++++ Data supplied

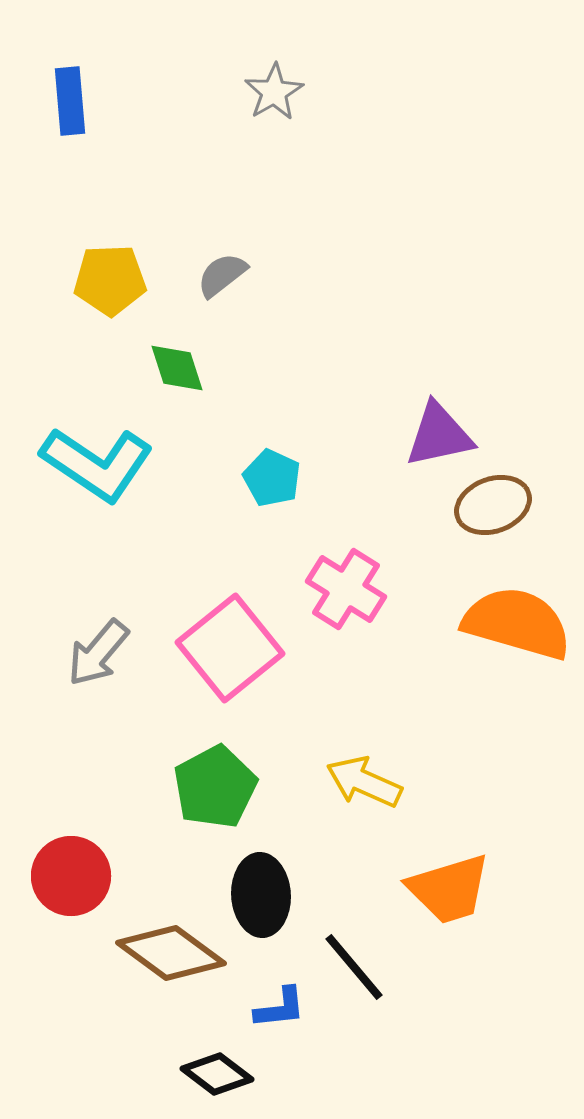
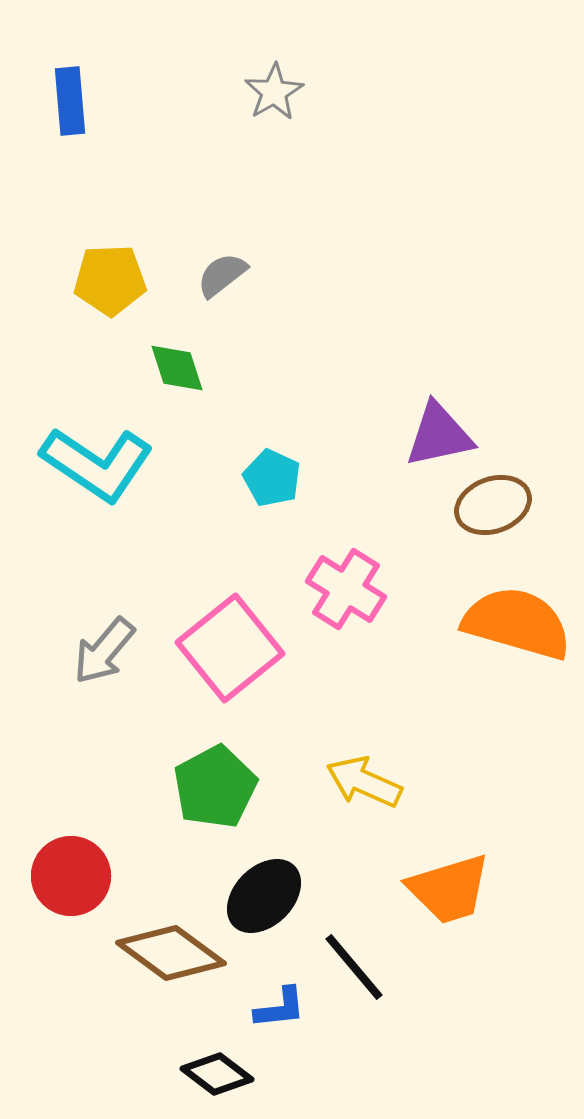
gray arrow: moved 6 px right, 2 px up
black ellipse: moved 3 px right, 1 px down; rotated 48 degrees clockwise
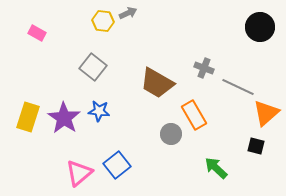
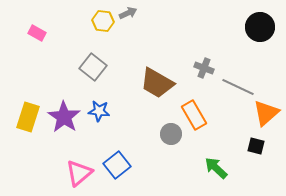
purple star: moved 1 px up
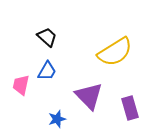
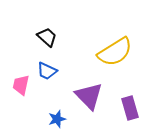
blue trapezoid: rotated 85 degrees clockwise
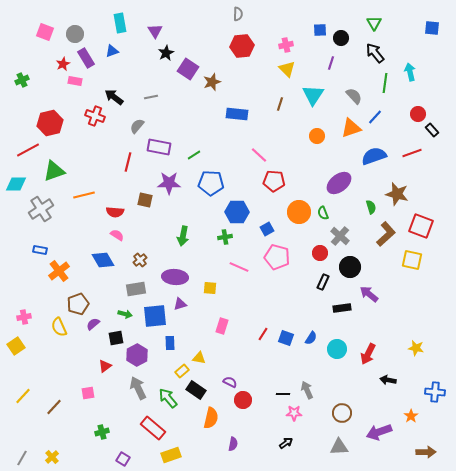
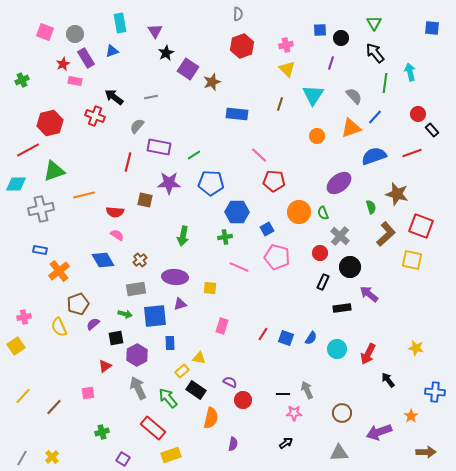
red hexagon at (242, 46): rotated 15 degrees counterclockwise
gray cross at (41, 209): rotated 20 degrees clockwise
black arrow at (388, 380): rotated 42 degrees clockwise
gray triangle at (339, 447): moved 6 px down
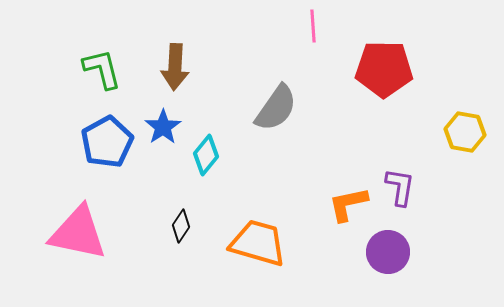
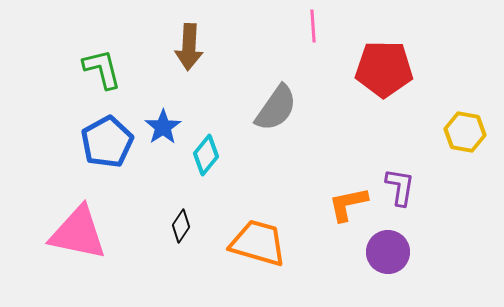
brown arrow: moved 14 px right, 20 px up
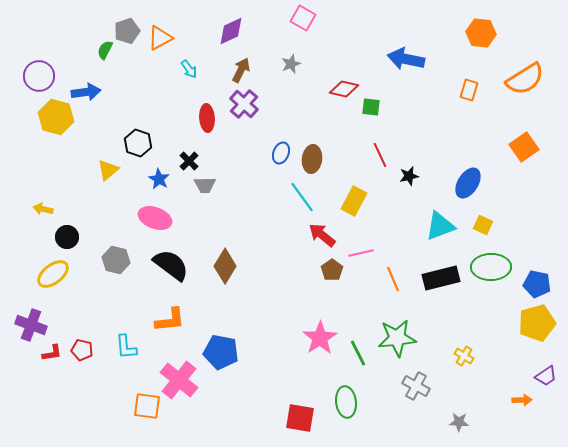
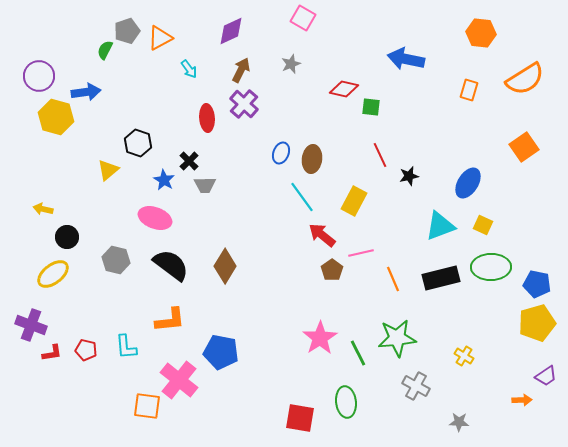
blue star at (159, 179): moved 5 px right, 1 px down
red pentagon at (82, 350): moved 4 px right
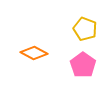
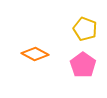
orange diamond: moved 1 px right, 1 px down
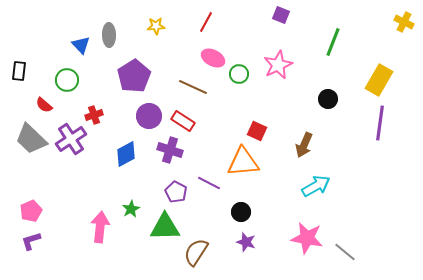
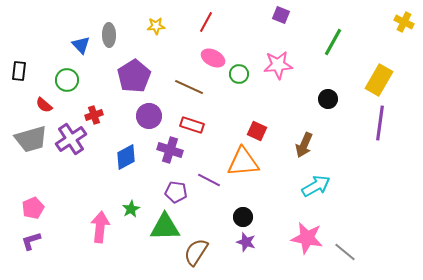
green line at (333, 42): rotated 8 degrees clockwise
pink star at (278, 65): rotated 20 degrees clockwise
brown line at (193, 87): moved 4 px left
red rectangle at (183, 121): moved 9 px right, 4 px down; rotated 15 degrees counterclockwise
gray trapezoid at (31, 139): rotated 60 degrees counterclockwise
blue diamond at (126, 154): moved 3 px down
purple line at (209, 183): moved 3 px up
purple pentagon at (176, 192): rotated 20 degrees counterclockwise
pink pentagon at (31, 211): moved 2 px right, 3 px up
black circle at (241, 212): moved 2 px right, 5 px down
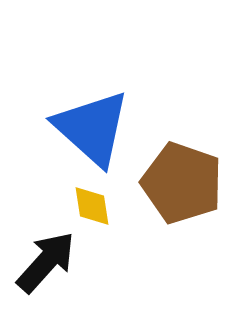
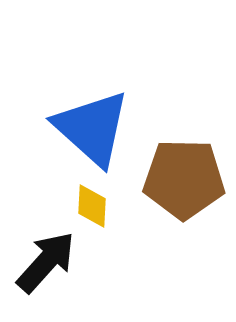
brown pentagon: moved 2 px right, 4 px up; rotated 18 degrees counterclockwise
yellow diamond: rotated 12 degrees clockwise
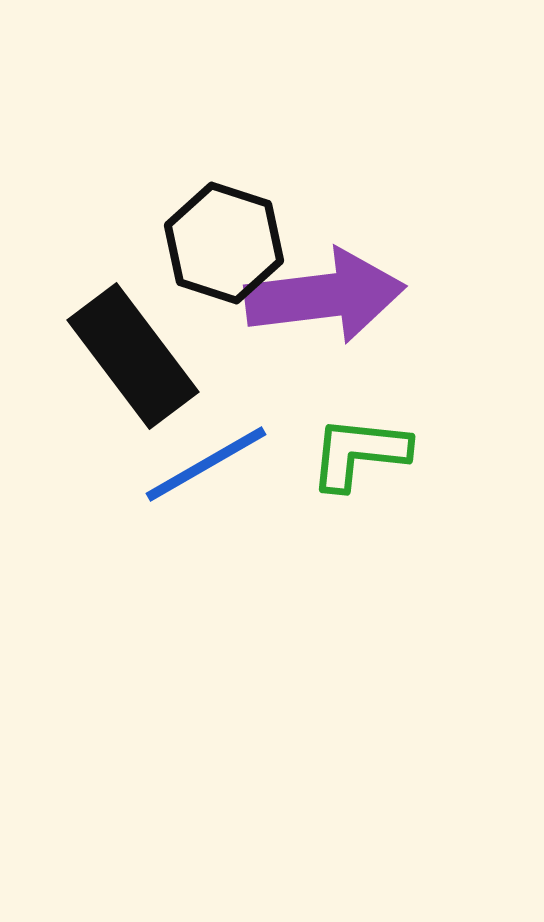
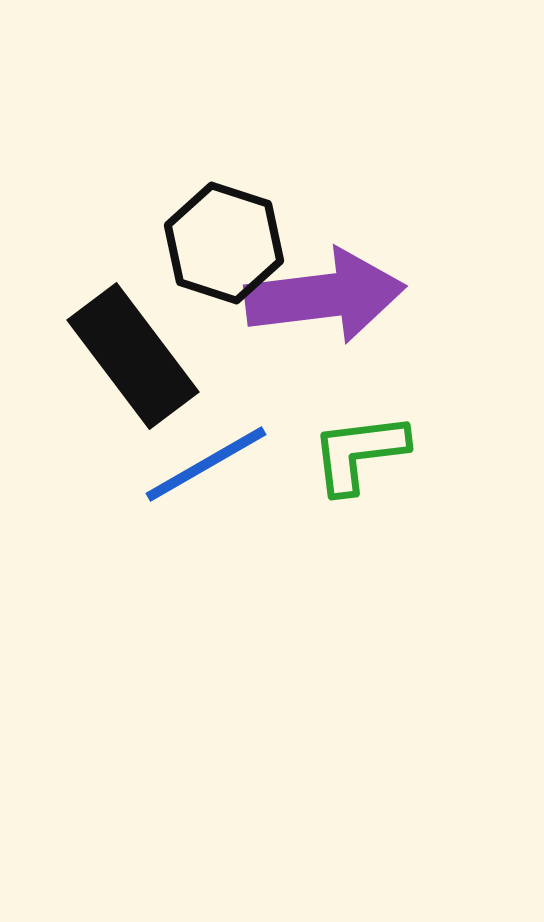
green L-shape: rotated 13 degrees counterclockwise
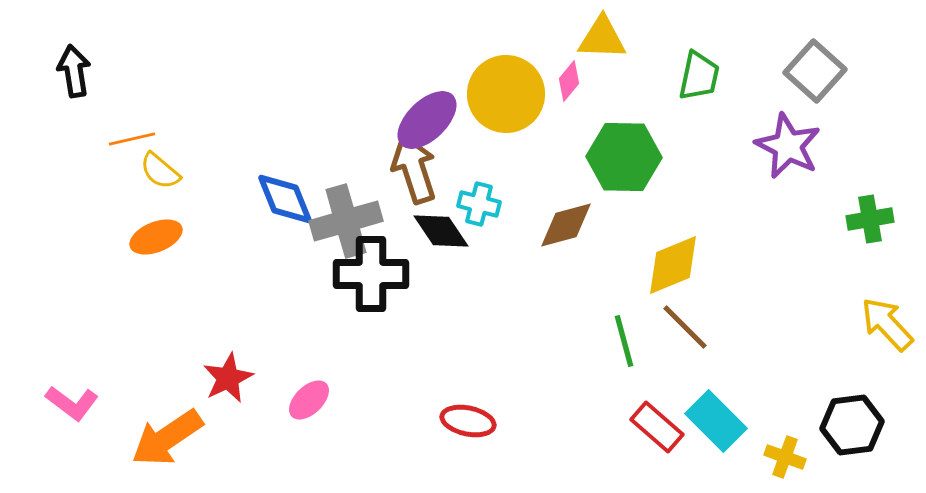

++++++++

Required action: Would you print exactly the lines in the listing above, from the line bearing "blue star at" through the line bearing "purple pentagon at", leaving out all pictures?

Completed task:
blue star at (159, 179): moved 5 px right, 1 px down
red pentagon at (82, 350): moved 4 px right
orange diamond: moved 1 px right, 1 px down
green line at (333, 42): rotated 8 degrees clockwise
pink star at (278, 65): rotated 20 degrees clockwise
brown line at (193, 87): moved 4 px left
red rectangle at (183, 121): moved 9 px right, 4 px down; rotated 15 degrees counterclockwise
gray trapezoid at (31, 139): rotated 60 degrees counterclockwise
blue diamond at (126, 154): moved 3 px down
purple line at (209, 183): moved 3 px up
purple pentagon at (176, 192): rotated 20 degrees counterclockwise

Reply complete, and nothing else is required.